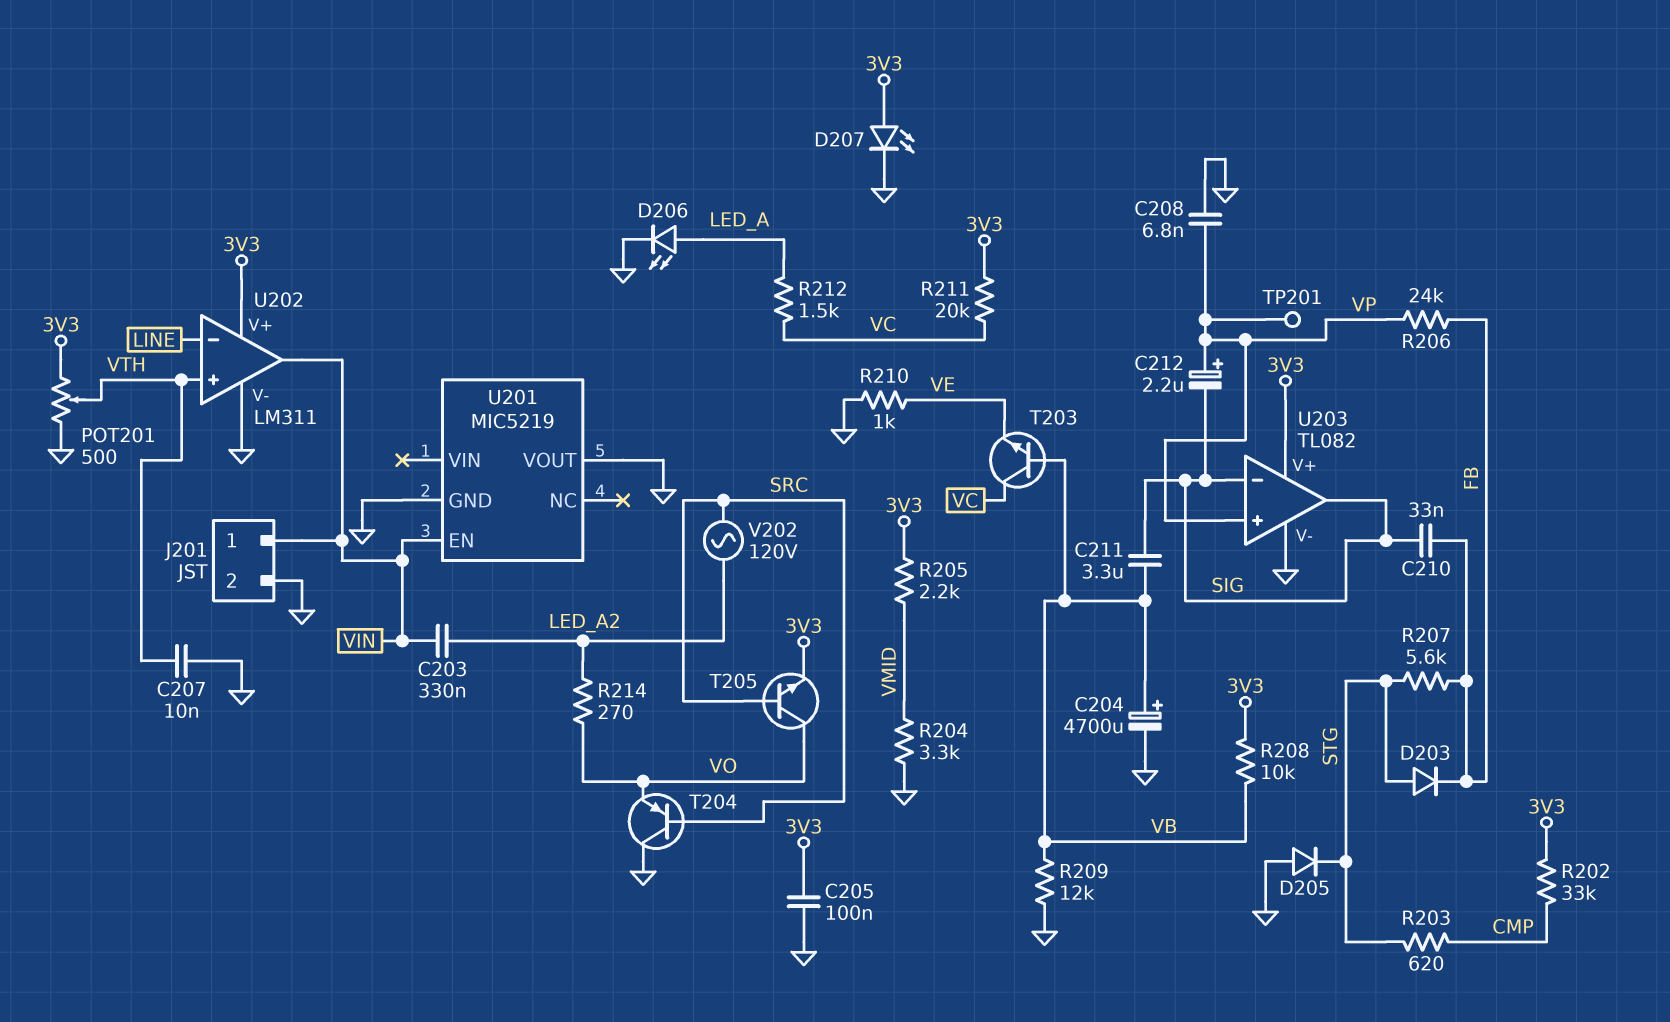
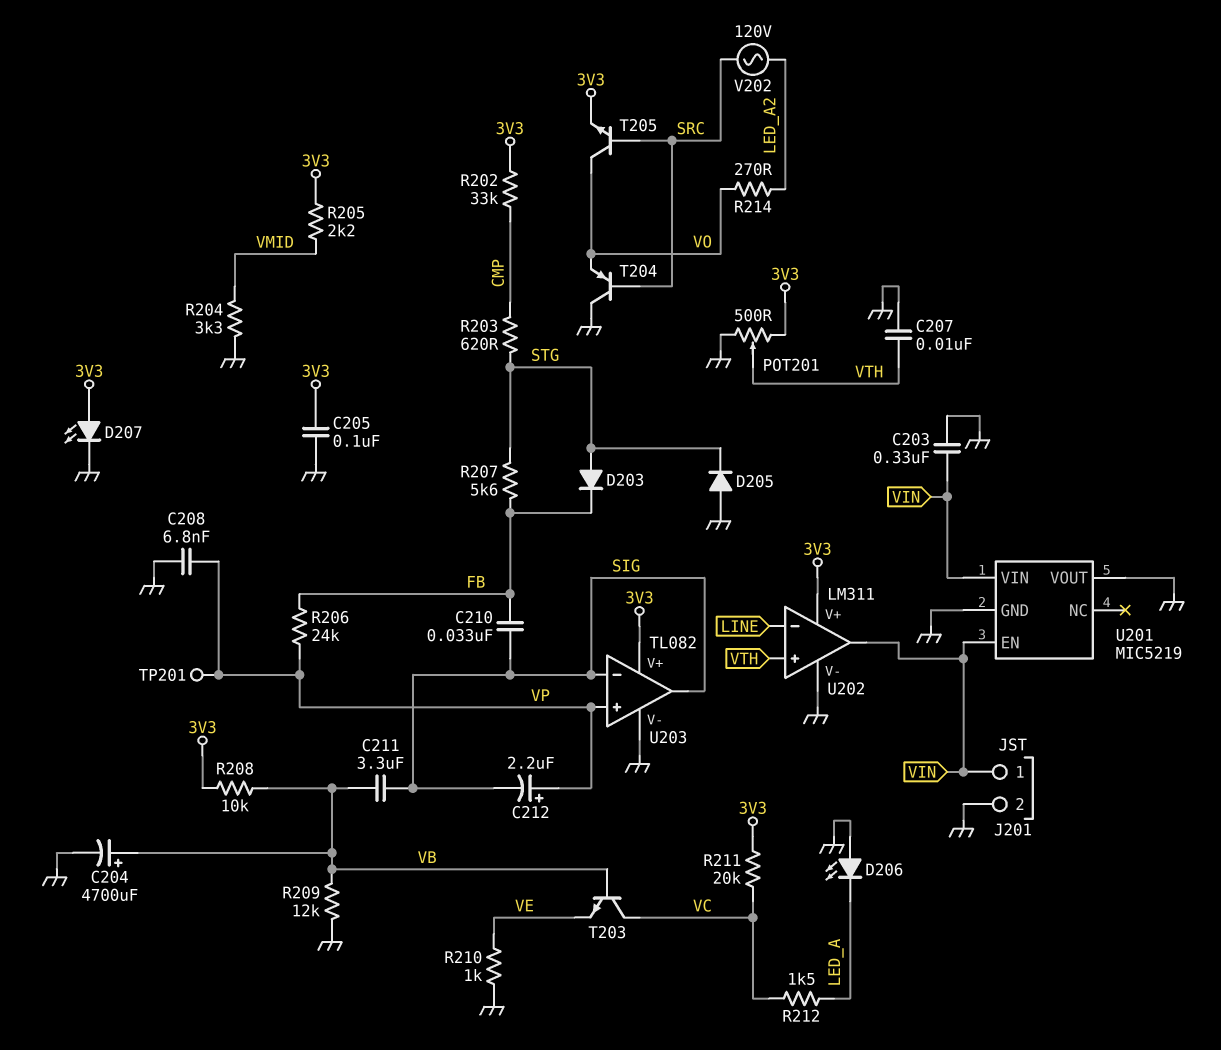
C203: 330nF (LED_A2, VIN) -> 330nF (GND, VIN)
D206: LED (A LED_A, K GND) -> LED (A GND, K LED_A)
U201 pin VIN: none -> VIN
...
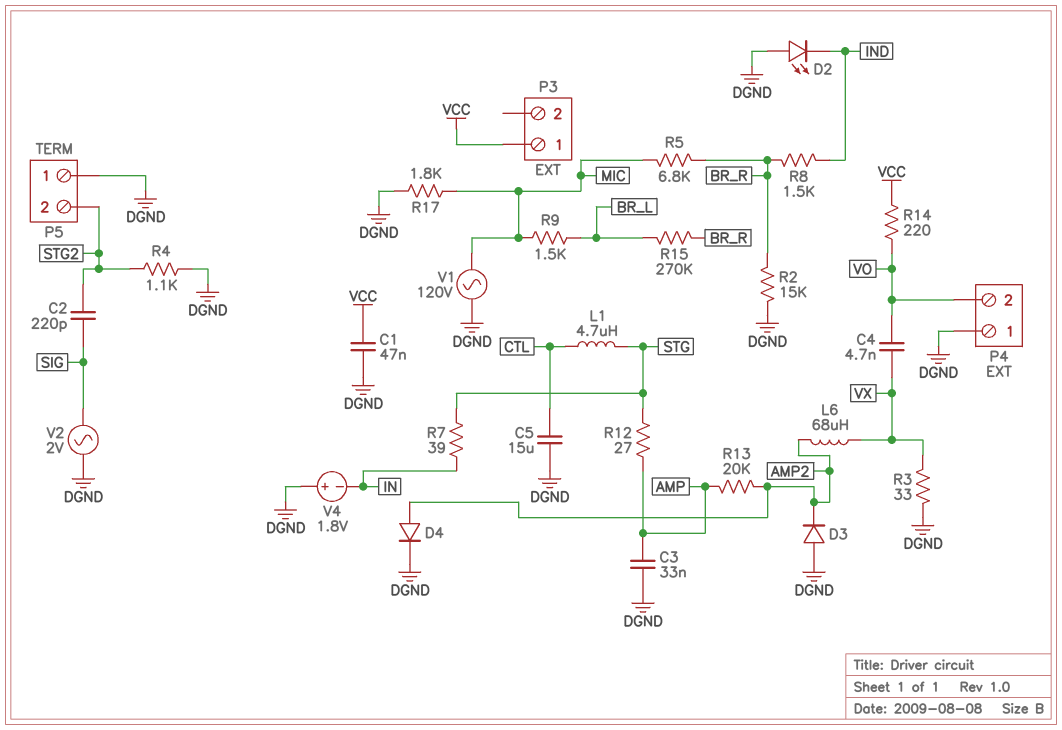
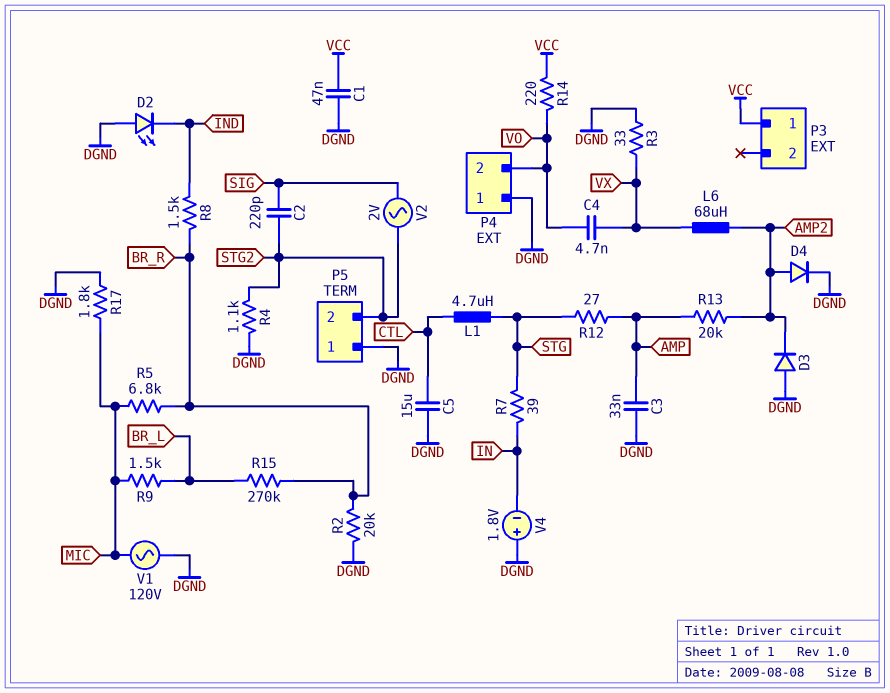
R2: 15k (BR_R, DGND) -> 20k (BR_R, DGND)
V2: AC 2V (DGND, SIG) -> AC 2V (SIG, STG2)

Exercise details> Whenever the word "DGND" shows up in a line of the entries, list that line.

Result of the task>
R2: 15k (BR_R, DGND) -> 20k (BR_R, DGND)
V2: AC 2V (DGND, SIG) -> AC 2V (SIG, STG2)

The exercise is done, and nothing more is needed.